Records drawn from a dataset
· · · · · · ·
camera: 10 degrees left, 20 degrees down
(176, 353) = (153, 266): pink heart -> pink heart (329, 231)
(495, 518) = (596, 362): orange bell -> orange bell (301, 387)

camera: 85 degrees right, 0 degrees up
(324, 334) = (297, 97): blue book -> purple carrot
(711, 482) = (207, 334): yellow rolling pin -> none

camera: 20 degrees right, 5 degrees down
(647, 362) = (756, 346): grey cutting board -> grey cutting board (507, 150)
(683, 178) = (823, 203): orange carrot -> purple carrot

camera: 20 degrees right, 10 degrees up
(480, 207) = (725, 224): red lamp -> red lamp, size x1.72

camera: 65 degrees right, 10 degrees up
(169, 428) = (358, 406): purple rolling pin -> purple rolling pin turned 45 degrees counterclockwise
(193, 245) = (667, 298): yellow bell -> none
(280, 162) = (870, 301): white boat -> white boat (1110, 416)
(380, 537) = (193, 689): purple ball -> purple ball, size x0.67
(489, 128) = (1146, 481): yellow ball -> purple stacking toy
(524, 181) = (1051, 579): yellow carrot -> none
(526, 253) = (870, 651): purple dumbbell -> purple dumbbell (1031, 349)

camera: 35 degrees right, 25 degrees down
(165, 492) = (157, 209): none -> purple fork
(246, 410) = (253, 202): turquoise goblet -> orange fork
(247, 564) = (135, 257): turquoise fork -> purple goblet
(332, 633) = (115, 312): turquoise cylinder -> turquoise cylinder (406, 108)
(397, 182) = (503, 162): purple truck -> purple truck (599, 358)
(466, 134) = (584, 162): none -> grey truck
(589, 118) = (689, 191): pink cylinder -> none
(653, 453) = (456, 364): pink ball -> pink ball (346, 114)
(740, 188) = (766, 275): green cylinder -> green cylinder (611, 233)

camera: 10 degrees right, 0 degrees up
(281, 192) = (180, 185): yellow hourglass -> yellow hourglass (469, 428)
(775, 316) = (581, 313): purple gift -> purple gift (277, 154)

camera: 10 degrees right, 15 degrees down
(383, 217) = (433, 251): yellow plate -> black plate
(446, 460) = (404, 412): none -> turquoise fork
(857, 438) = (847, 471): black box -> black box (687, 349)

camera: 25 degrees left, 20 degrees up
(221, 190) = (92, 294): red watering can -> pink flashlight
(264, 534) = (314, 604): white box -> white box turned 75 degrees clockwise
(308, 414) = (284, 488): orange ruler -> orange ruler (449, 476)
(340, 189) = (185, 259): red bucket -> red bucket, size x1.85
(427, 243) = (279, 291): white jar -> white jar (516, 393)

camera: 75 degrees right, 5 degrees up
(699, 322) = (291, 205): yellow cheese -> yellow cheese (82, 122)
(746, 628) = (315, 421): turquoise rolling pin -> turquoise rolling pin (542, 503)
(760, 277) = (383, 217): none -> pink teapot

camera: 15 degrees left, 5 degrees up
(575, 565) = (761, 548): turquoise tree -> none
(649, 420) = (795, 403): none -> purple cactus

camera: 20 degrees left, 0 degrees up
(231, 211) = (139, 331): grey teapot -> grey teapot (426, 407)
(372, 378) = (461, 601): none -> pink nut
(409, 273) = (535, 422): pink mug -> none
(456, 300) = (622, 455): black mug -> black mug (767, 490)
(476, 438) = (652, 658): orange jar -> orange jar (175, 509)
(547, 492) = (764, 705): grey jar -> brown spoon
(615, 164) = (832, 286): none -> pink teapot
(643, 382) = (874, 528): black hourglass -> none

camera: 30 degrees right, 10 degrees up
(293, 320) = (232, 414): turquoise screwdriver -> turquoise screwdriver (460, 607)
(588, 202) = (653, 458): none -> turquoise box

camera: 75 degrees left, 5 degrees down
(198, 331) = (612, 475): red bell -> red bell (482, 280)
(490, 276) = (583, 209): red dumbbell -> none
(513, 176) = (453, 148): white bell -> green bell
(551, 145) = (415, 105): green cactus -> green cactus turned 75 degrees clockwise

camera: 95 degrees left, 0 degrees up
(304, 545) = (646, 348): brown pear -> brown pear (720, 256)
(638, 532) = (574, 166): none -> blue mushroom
· · · · · · ·
→ **WORK TO COMPLETE**: From the records above, transcribe without alteration every line from the one with "(231, 211) = (139, 331): grey" to the one with "(476, 438) = (652, 658): orange", inclusive.

→ **TASK OUTPUT**:
(231, 211) = (139, 331): grey teapot -> grey teapot (426, 407)
(372, 378) = (461, 601): none -> pink nut
(409, 273) = (535, 422): pink mug -> none
(456, 300) = (622, 455): black mug -> black mug (767, 490)
(476, 438) = (652, 658): orange jar -> orange jar (175, 509)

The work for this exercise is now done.